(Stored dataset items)
○ ○ ○ ○

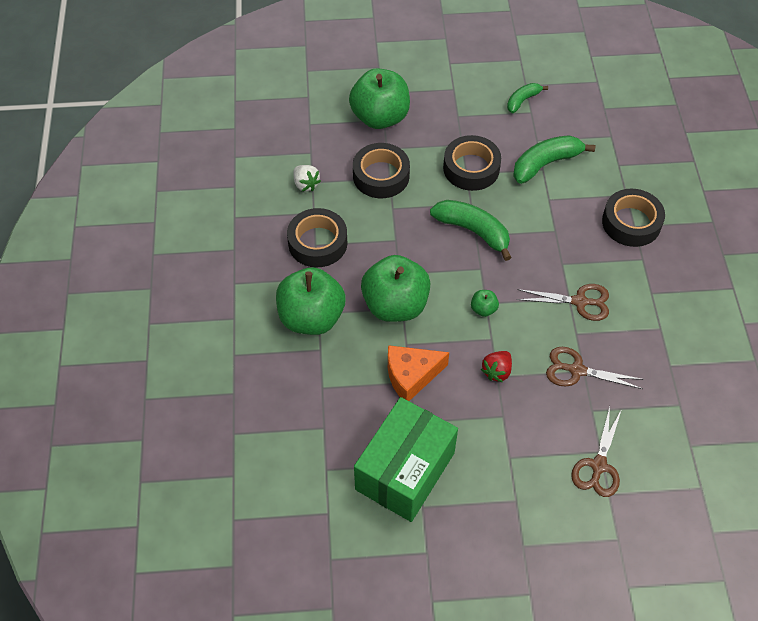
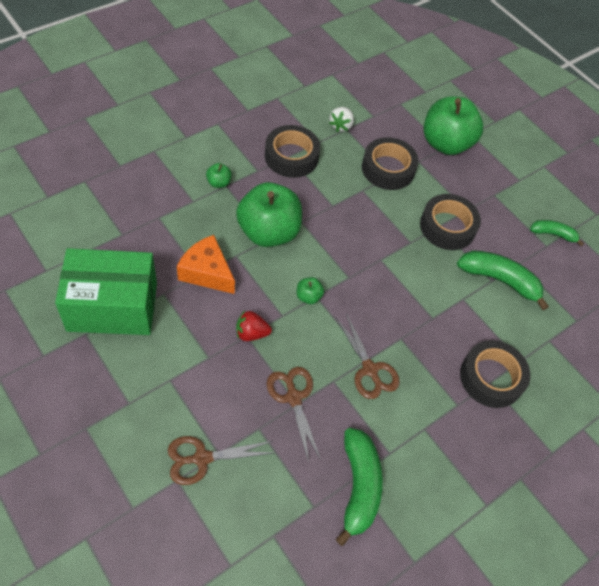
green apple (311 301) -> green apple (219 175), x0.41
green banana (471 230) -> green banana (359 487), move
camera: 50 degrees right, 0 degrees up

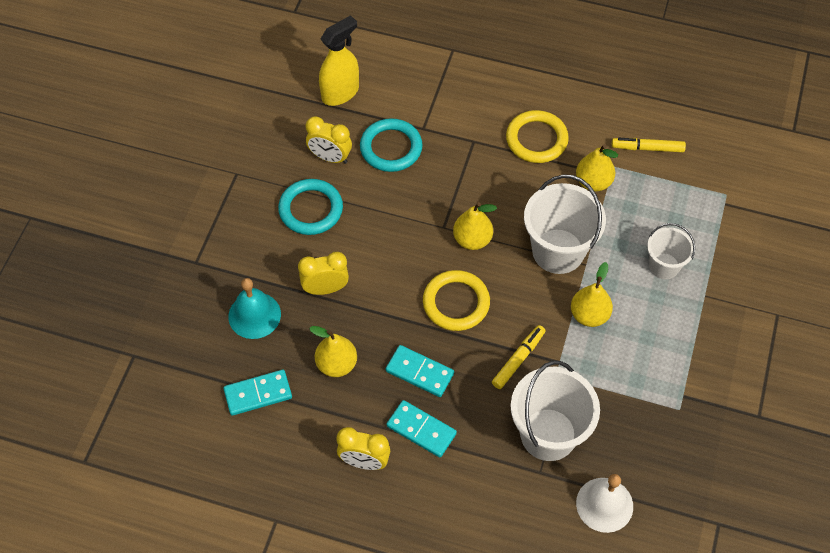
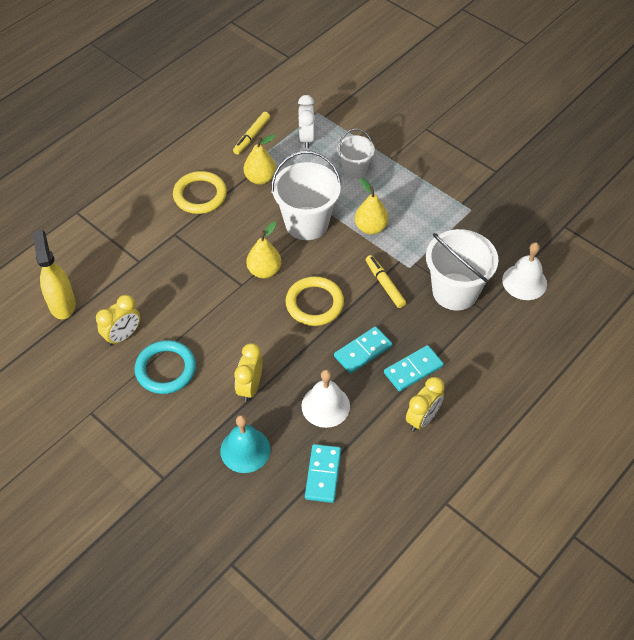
none -> white clock (306 121)
yellow pear (333 351) -> white bell (326 398)
turquoise ring (391 145) -> none
camera: 65 degrees left, 5 degrees down

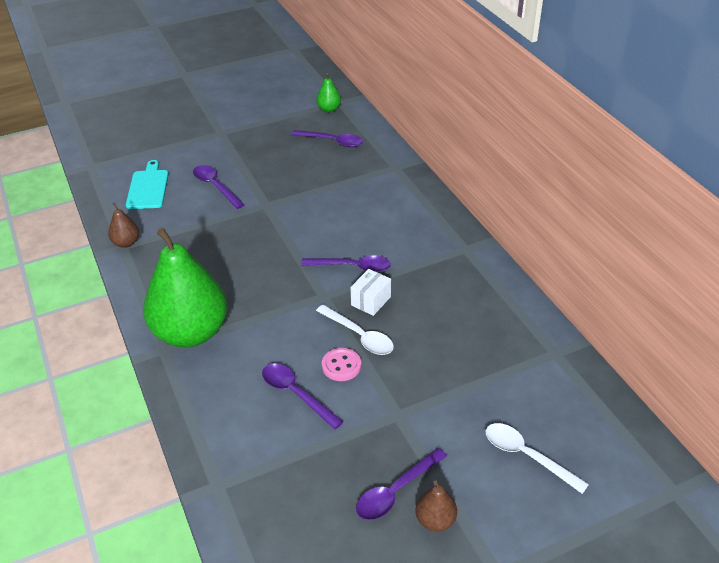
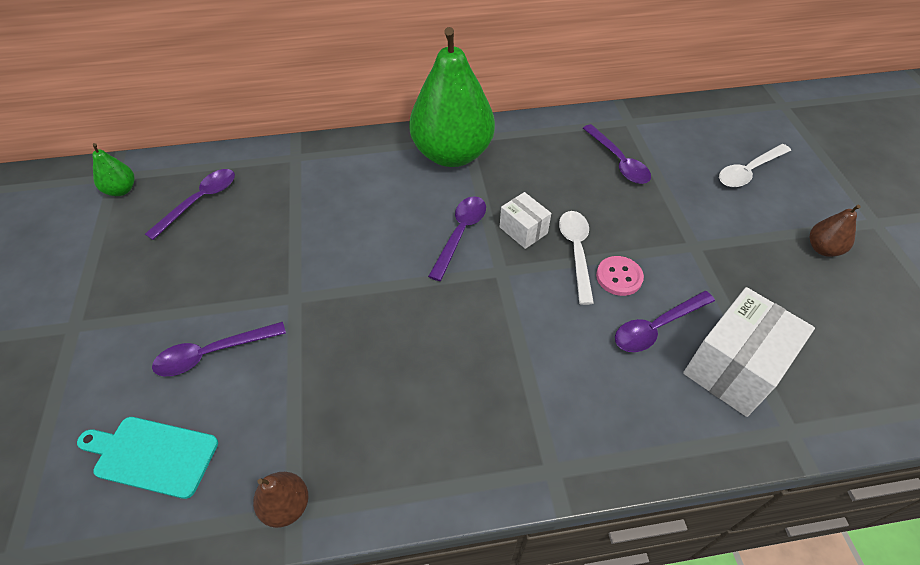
green pear (185 288) -> green pear (452 97), move
white spoon (355 330) -> white spoon (576 258), 60 degrees counterclockwise
purple spoon (401 484) -> purple spoon (617 154), move
none -> white box (749 352)
camera: 75 degrees left, 10 degrees up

○ ○ ○ ○

### THE TASK
Look for the line with "white spoon (355" in the records above. Repeat it and each line after it exactly.

### SOLUTION TO THE PROBLEM
white spoon (355 330) -> white spoon (576 258), 60 degrees counterclockwise
purple spoon (401 484) -> purple spoon (617 154), move
none -> white box (749 352)
camera: 75 degrees left, 10 degrees up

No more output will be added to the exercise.